**DATASET EXCERPTS**
════════

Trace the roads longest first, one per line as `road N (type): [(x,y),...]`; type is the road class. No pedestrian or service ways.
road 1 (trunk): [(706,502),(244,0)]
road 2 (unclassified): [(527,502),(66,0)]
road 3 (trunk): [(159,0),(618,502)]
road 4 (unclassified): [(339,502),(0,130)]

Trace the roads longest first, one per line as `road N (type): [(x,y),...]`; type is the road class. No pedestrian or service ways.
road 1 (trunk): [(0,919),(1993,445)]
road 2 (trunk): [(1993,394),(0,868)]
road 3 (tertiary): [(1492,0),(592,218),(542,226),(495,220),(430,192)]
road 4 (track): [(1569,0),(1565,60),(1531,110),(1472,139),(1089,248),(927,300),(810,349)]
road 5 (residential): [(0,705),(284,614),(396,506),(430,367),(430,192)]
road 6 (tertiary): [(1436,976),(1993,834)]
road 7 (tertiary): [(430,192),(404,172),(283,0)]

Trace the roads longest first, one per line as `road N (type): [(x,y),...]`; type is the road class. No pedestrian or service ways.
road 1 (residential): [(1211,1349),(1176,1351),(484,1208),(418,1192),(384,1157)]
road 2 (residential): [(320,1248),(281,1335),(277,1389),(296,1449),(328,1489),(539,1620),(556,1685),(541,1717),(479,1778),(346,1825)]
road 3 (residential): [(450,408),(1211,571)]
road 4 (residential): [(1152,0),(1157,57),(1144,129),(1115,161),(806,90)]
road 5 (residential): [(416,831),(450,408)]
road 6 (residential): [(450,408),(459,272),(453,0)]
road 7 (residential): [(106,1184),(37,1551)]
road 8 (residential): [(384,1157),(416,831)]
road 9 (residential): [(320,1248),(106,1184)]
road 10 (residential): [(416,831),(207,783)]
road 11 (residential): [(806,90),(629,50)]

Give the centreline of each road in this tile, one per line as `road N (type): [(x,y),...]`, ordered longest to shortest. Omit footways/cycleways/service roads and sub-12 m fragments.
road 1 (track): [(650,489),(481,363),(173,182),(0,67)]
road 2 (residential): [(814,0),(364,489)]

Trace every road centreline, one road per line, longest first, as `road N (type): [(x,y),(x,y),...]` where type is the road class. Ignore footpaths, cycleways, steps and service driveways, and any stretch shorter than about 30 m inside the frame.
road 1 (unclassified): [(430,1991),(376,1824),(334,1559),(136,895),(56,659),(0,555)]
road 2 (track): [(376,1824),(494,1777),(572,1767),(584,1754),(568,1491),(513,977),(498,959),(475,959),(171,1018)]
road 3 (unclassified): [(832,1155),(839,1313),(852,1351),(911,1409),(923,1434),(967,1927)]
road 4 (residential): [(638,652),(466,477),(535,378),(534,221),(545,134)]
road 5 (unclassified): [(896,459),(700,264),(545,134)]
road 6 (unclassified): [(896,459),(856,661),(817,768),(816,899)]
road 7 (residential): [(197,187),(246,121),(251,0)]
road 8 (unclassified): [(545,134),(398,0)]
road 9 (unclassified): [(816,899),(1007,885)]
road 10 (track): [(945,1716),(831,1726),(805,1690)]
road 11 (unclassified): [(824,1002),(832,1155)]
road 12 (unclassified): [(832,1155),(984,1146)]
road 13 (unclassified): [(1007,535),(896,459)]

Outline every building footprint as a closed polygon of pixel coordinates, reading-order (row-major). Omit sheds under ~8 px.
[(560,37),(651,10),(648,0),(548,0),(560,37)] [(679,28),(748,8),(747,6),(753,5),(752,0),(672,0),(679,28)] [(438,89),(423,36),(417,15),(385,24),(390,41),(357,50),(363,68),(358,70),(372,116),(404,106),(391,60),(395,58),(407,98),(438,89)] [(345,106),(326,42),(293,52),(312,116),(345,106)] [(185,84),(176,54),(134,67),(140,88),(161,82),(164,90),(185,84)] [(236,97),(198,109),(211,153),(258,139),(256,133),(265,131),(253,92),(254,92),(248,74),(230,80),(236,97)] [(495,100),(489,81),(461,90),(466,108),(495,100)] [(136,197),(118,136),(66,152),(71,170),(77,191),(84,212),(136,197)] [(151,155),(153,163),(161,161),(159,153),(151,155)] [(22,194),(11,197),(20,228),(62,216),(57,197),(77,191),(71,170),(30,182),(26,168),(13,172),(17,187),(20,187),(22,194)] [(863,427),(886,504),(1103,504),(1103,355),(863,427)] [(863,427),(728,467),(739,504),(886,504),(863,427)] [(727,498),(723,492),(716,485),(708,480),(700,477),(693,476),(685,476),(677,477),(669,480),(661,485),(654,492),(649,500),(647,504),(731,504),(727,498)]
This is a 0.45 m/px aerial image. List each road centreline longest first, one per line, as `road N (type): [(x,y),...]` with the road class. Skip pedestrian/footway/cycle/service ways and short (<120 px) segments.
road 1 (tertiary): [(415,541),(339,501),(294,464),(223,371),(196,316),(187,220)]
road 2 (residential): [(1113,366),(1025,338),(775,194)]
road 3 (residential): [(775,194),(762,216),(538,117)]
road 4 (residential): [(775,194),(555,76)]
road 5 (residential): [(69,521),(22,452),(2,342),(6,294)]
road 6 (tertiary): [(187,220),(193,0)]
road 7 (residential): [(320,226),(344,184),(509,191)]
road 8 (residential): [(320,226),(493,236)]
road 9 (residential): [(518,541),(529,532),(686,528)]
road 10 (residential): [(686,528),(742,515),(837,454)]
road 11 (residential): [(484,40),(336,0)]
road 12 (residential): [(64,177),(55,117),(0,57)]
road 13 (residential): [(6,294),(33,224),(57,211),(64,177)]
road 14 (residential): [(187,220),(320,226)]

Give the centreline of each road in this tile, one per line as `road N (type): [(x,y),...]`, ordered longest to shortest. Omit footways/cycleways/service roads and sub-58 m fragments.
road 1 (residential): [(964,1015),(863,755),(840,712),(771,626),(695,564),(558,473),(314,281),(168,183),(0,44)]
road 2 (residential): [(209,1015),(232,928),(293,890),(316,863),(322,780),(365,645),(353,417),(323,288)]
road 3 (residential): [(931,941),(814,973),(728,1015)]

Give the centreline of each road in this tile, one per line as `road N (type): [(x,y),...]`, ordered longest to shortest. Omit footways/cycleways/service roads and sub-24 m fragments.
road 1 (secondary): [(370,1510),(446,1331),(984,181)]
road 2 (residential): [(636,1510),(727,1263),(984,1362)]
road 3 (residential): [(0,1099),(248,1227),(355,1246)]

════════

**EXERCISE OBJECTIVE**
Print again each line of the listing above, exactly as it appears.

**EXPECTED ANSWER**
Trace the roads longest first, one per line as `road N (type): [(x,y),...]`; type is the road class. No pedestrian or service ways.
road 1 (trunk): [(706,502),(244,0)]
road 2 (unclassified): [(527,502),(66,0)]
road 3 (trunk): [(159,0),(618,502)]
road 4 (unclassified): [(339,502),(0,130)]

Trace the roads longest first, one per line as `road N (type): [(x,y),...]`; type is the road class. No pedestrian or service ways.
road 1 (trunk): [(0,919),(1993,445)]
road 2 (trunk): [(1993,394),(0,868)]
road 3 (tertiary): [(1492,0),(592,218),(542,226),(495,220),(430,192)]
road 4 (track): [(1569,0),(1565,60),(1531,110),(1472,139),(1089,248),(927,300),(810,349)]
road 5 (residential): [(0,705),(284,614),(396,506),(430,367),(430,192)]
road 6 (tertiary): [(1436,976),(1993,834)]
road 7 (tertiary): [(430,192),(404,172),(283,0)]

Trace the roads longest first, one per line as `road N (type): [(x,y),...]`; type is the road class. No pedestrian or service ways.
road 1 (residential): [(1211,1349),(1176,1351),(484,1208),(418,1192),(384,1157)]
road 2 (residential): [(320,1248),(281,1335),(277,1389),(296,1449),(328,1489),(539,1620),(556,1685),(541,1717),(479,1778),(346,1825)]
road 3 (residential): [(450,408),(1211,571)]
road 4 (residential): [(1152,0),(1157,57),(1144,129),(1115,161),(806,90)]
road 5 (residential): [(416,831),(450,408)]
road 6 (residential): [(450,408),(459,272),(453,0)]
road 7 (residential): [(106,1184),(37,1551)]
road 8 (residential): [(384,1157),(416,831)]
road 9 (residential): [(320,1248),(106,1184)]
road 10 (residential): [(416,831),(207,783)]
road 11 (residential): [(806,90),(629,50)]

Give the centreline of each road in this tile, one per line as `road N (type): [(x,y),...]`, ordered longest to shortest. Omit footways/cycleways/service roads and sub-12 m fragments.
road 1 (track): [(650,489),(481,363),(173,182),(0,67)]
road 2 (residential): [(814,0),(364,489)]

Trace every road centreline, one road per line, longest first, as `road N (type): [(x,y),(x,y),...]` where type is the road class. Ignore footpaths, cycleways, steps and service driveways, and any stretch shorter than about 30 m inside the frame.
road 1 (unclassified): [(430,1991),(376,1824),(334,1559),(136,895),(56,659),(0,555)]
road 2 (track): [(376,1824),(494,1777),(572,1767),(584,1754),(568,1491),(513,977),(498,959),(475,959),(171,1018)]
road 3 (unclassified): [(832,1155),(839,1313),(852,1351),(911,1409),(923,1434),(967,1927)]
road 4 (residential): [(638,652),(466,477),(535,378),(534,221),(545,134)]
road 5 (unclassified): [(896,459),(700,264),(545,134)]
road 6 (unclassified): [(896,459),(856,661),(817,768),(816,899)]
road 7 (residential): [(197,187),(246,121),(251,0)]
road 8 (unclassified): [(545,134),(398,0)]
road 9 (unclassified): [(816,899),(1007,885)]
road 10 (track): [(945,1716),(831,1726),(805,1690)]
road 11 (unclassified): [(824,1002),(832,1155)]
road 12 (unclassified): [(832,1155),(984,1146)]
road 13 (unclassified): [(1007,535),(896,459)]

Outline every building footprint as a closed polygon of pixel coordinates, reading-order (row-major). Omit sheds under ~8 px.
[(560,37),(651,10),(648,0),(548,0),(560,37)] [(679,28),(748,8),(747,6),(753,5),(752,0),(672,0),(679,28)] [(438,89),(423,36),(417,15),(385,24),(390,41),(357,50),(363,68),(358,70),(372,116),(404,106),(391,60),(395,58),(407,98),(438,89)] [(345,106),(326,42),(293,52),(312,116),(345,106)] [(185,84),(176,54),(134,67),(140,88),(161,82),(164,90),(185,84)] [(236,97),(198,109),(211,153),(258,139),(256,133),(265,131),(253,92),(254,92),(248,74),(230,80),(236,97)] [(495,100),(489,81),(461,90),(466,108),(495,100)] [(136,197),(118,136),(66,152),(71,170),(77,191),(84,212),(136,197)] [(151,155),(153,163),(161,161),(159,153),(151,155)] [(22,194),(11,197),(20,228),(62,216),(57,197),(77,191),(71,170),(30,182),(26,168),(13,172),(17,187),(20,187),(22,194)] [(863,427),(886,504),(1103,504),(1103,355),(863,427)] [(863,427),(728,467),(739,504),(886,504),(863,427)] [(727,498),(723,492),(716,485),(708,480),(700,477),(693,476),(685,476),(677,477),(669,480),(661,485),(654,492),(649,500),(647,504),(731,504),(727,498)]
This is a 0.45 m/px aerial image. List each road centreline longest first, one per line, as `road N (type): [(x,y),...]` with the road class. Skip pedestrian/footway/cycle/service ways and short (<120 px) segments.
road 1 (tertiary): [(415,541),(339,501),(294,464),(223,371),(196,316),(187,220)]
road 2 (residential): [(1113,366),(1025,338),(775,194)]
road 3 (residential): [(775,194),(762,216),(538,117)]
road 4 (residential): [(775,194),(555,76)]
road 5 (residential): [(69,521),(22,452),(2,342),(6,294)]
road 6 (tertiary): [(187,220),(193,0)]
road 7 (residential): [(320,226),(344,184),(509,191)]
road 8 (residential): [(320,226),(493,236)]
road 9 (residential): [(518,541),(529,532),(686,528)]
road 10 (residential): [(686,528),(742,515),(837,454)]
road 11 (residential): [(484,40),(336,0)]
road 12 (residential): [(64,177),(55,117),(0,57)]
road 13 (residential): [(6,294),(33,224),(57,211),(64,177)]
road 14 (residential): [(187,220),(320,226)]

Give the centreline of each road in this tile, one per line as `road N (type): [(x,y),...]`, ordered longest to shortest. Omit footways/cycleways/service roads and sub-58 m fragments.
road 1 (residential): [(964,1015),(863,755),(840,712),(771,626),(695,564),(558,473),(314,281),(168,183),(0,44)]
road 2 (residential): [(209,1015),(232,928),(293,890),(316,863),(322,780),(365,645),(353,417),(323,288)]
road 3 (residential): [(931,941),(814,973),(728,1015)]

Give the centreline of each road in this tile, one per line as `road N (type): [(x,y),...]`, ordered longest to shortest. Omit footways/cycleways/service roads and sub-24 m fragments.
road 1 (secondary): [(370,1510),(446,1331),(984,181)]
road 2 (residential): [(636,1510),(727,1263),(984,1362)]
road 3 (residential): [(0,1099),(248,1227),(355,1246)]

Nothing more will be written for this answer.